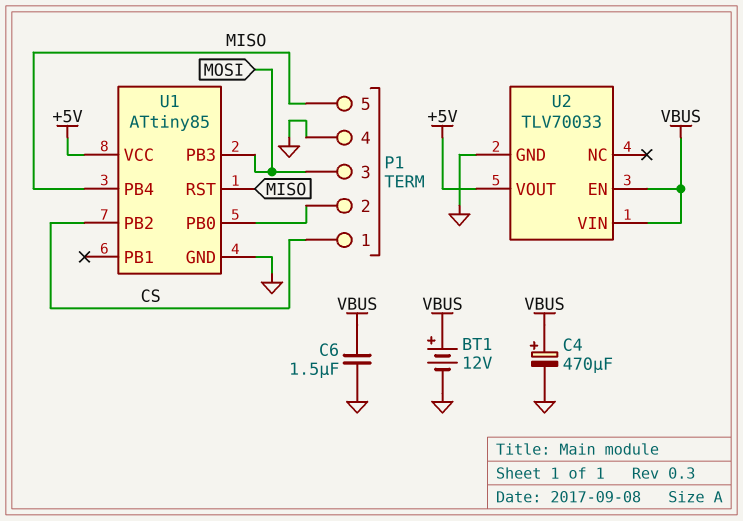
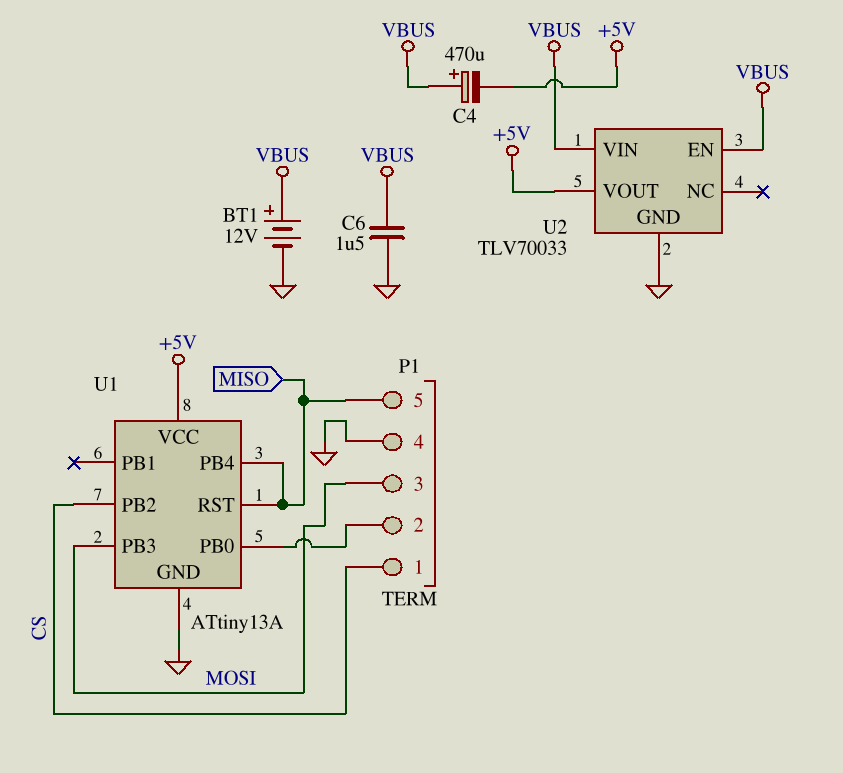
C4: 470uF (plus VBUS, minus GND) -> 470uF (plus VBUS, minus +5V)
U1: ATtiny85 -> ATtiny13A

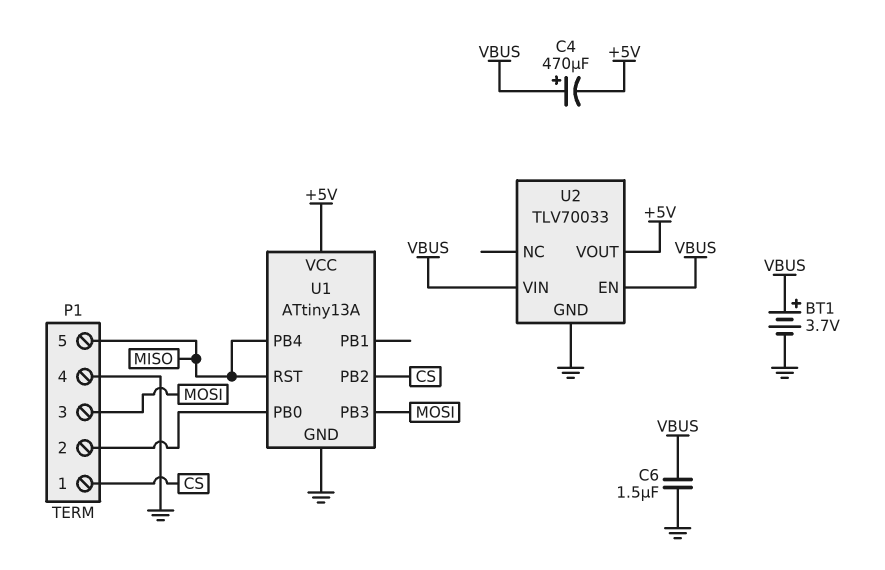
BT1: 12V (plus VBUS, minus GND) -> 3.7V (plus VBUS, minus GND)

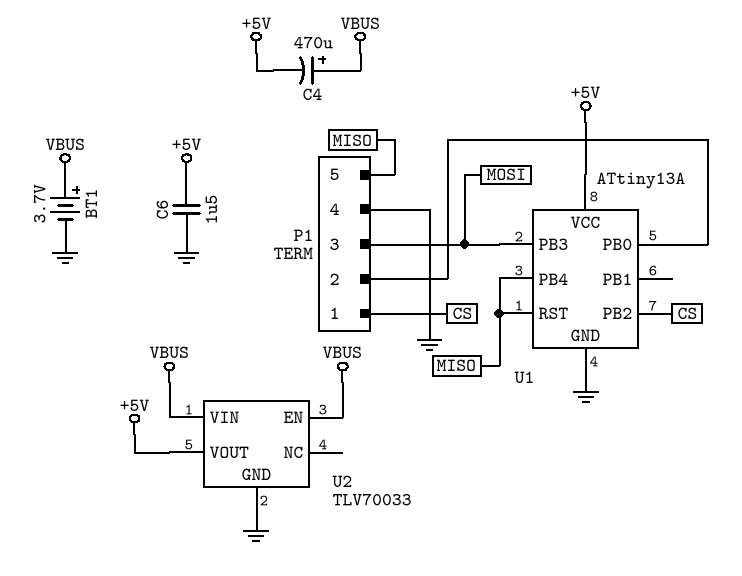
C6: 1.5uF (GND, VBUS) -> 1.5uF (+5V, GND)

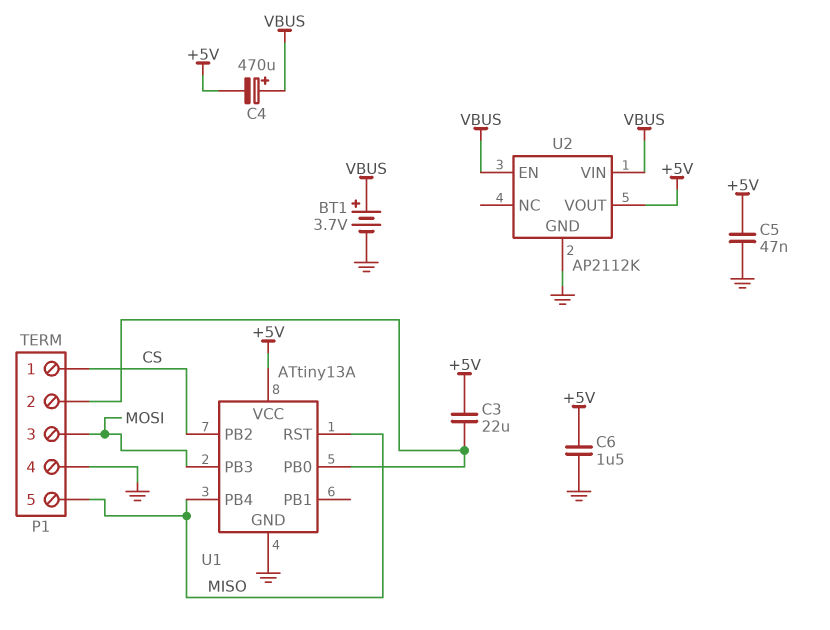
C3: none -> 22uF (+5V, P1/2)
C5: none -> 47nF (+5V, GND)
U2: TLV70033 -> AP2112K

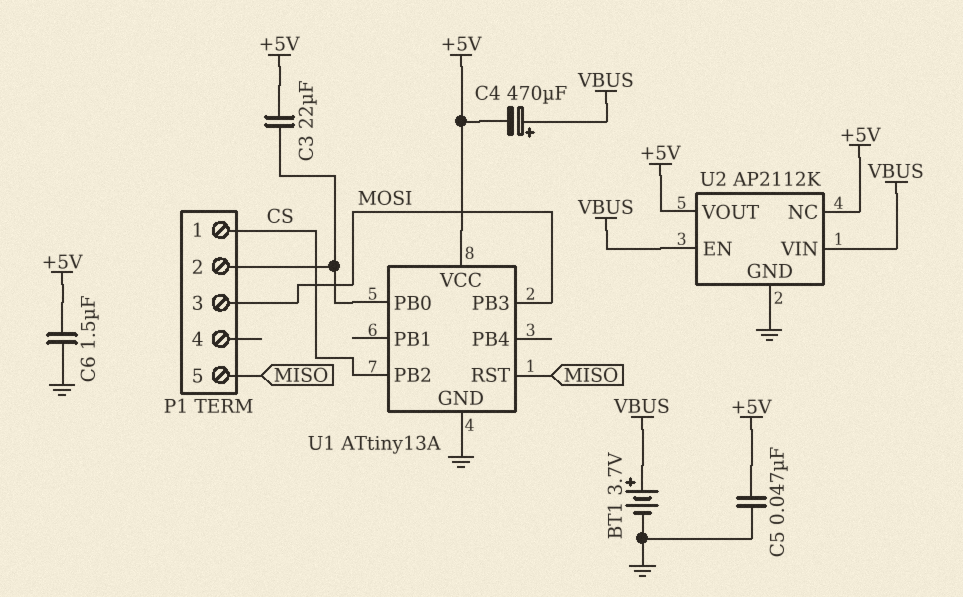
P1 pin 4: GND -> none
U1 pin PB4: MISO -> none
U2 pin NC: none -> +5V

◆ ◆ ◆ ◆

Task brief:
Among the lines above, return each one holding the string "plus".

Answer space:
C4: 470uF (plus VBUS, minus GND) -> 470uF (plus VBUS, minus +5V)
BT1: 12V (plus VBUS, minus GND) -> 3.7V (plus VBUS, minus GND)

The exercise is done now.